◆ EXERCISE DETAILS: Wherever a picture appears, leave it out, and transcribe the rest of the records exactly.

————

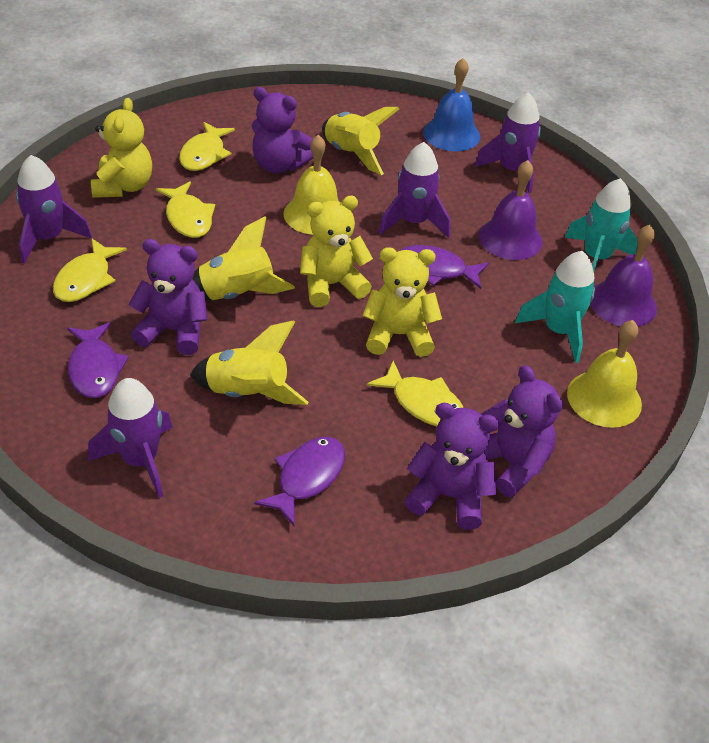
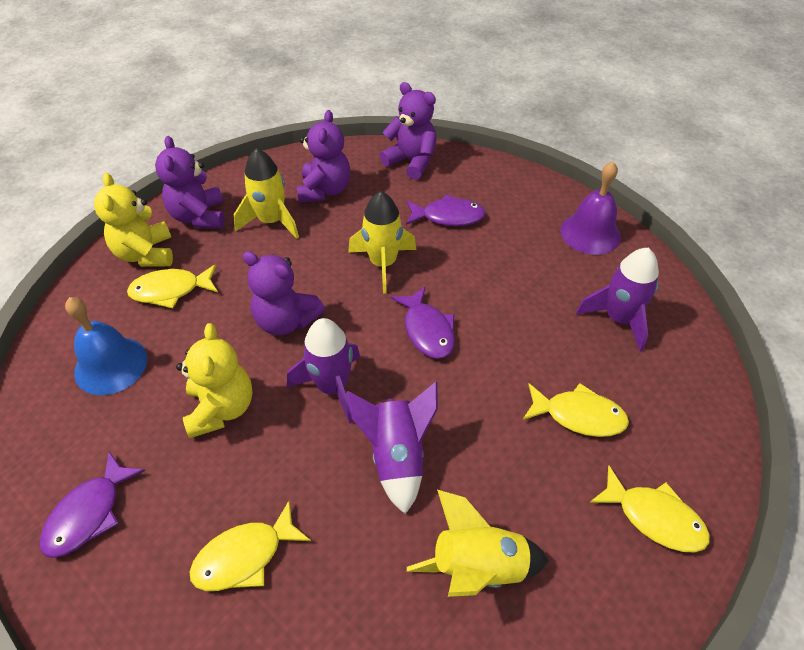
purple bell: 2 -> 1
purple rocket: 4 -> 3
turquoise rocket: 2 -> 0
yellow bell: 2 -> 0
yellow teddy bear: 3 -> 2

————

◆ REPLY TO THE EXERCISE:
purple bell: 2 -> 1
purple rocket: 4 -> 3
turquoise rocket: 2 -> 0
yellow bell: 2 -> 0
yellow teddy bear: 3 -> 2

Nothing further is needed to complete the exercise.